--- What is being asked ---
How many lines in the records contain the string "kern"? Reply with the number only.

--- Dataset entries ---
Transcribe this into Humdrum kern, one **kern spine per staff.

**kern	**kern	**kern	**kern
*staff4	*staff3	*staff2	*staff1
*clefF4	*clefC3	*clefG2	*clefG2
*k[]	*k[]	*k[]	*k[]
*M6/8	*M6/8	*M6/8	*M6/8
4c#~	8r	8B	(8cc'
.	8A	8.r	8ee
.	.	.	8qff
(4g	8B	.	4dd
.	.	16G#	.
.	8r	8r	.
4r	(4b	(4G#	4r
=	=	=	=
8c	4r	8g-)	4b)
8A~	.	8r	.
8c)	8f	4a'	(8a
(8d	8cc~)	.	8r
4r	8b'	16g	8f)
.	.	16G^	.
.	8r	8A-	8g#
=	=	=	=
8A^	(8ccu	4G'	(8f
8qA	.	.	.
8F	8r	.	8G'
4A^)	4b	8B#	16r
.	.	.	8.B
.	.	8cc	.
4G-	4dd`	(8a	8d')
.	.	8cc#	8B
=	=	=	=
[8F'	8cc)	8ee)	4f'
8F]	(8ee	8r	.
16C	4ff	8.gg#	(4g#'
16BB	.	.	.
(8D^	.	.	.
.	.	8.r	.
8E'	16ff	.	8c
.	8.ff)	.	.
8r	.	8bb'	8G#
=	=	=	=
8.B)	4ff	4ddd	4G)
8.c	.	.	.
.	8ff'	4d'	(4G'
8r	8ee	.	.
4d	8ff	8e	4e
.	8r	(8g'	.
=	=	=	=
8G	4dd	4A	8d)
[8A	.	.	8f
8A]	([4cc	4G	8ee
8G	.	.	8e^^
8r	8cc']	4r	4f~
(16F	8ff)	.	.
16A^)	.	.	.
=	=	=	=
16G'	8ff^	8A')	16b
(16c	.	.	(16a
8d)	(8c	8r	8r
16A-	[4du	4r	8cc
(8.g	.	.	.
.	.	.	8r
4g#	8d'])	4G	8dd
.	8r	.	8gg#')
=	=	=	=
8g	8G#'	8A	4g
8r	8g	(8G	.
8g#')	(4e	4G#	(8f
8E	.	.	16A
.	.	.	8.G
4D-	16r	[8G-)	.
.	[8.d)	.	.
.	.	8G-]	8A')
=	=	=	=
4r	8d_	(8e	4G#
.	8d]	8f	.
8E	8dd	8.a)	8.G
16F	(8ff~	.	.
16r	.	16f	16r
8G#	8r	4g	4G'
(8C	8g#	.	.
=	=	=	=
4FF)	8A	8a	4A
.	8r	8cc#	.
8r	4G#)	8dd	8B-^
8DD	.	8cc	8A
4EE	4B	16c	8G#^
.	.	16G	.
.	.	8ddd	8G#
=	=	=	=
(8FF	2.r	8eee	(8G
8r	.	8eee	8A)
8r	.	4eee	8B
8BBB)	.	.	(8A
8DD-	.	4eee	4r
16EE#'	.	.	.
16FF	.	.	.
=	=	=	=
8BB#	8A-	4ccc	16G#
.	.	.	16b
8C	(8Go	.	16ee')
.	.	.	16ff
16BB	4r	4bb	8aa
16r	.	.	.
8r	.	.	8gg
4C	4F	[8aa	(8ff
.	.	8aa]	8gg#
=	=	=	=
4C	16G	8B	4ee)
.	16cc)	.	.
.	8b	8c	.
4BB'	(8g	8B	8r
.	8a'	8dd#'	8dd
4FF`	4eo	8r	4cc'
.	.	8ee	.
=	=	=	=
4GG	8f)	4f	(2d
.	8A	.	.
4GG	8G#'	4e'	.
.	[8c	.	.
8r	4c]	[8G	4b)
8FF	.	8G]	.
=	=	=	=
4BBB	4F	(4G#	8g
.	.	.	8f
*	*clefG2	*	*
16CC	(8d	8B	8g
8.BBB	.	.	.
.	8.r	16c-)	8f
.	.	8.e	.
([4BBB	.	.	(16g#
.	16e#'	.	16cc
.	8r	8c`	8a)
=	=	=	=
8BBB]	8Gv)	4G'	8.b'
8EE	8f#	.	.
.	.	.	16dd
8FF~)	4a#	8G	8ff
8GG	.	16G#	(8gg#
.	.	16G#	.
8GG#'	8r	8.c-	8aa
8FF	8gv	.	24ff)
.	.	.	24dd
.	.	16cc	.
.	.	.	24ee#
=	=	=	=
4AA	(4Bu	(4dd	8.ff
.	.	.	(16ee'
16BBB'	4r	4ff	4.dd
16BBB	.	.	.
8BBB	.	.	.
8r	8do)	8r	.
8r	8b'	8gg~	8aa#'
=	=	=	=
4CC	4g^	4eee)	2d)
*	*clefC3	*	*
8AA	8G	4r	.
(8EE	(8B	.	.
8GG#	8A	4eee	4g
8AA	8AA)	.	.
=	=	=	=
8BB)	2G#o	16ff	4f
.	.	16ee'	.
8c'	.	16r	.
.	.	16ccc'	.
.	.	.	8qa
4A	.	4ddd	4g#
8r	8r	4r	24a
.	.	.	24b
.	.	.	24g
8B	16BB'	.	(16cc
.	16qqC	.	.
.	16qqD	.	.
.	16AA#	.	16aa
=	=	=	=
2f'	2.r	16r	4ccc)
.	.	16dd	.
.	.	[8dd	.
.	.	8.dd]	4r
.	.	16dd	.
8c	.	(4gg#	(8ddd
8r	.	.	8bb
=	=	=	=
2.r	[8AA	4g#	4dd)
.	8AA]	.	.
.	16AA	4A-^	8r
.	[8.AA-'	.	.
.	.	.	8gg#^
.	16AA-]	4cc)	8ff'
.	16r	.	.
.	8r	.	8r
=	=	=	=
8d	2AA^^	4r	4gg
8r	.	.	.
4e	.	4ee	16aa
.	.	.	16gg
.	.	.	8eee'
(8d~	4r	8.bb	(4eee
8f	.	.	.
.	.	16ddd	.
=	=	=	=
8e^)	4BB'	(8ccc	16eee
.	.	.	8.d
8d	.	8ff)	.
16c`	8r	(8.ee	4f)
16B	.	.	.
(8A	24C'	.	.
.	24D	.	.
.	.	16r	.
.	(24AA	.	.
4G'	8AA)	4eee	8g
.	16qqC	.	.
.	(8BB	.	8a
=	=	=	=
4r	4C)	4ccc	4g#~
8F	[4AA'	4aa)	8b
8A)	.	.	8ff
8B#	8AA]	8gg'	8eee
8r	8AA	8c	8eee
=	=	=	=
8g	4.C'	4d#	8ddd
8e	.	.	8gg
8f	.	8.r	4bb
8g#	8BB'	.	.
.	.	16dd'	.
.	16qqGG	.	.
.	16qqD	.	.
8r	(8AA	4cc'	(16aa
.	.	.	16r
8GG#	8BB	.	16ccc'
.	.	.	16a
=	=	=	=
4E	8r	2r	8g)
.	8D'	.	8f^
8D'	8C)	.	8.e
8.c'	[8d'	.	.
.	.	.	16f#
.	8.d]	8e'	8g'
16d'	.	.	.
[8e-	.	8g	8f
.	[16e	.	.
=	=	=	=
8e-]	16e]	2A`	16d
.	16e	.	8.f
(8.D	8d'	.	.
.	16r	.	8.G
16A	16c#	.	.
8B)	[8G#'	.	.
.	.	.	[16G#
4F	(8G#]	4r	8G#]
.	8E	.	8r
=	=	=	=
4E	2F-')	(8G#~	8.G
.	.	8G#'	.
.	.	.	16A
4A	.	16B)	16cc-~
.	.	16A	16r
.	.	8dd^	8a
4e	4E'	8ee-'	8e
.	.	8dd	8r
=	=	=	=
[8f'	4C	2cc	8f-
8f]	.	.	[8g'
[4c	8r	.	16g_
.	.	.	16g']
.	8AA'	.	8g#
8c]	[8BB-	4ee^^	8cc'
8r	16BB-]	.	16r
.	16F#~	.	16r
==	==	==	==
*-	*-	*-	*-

--- The response ---
2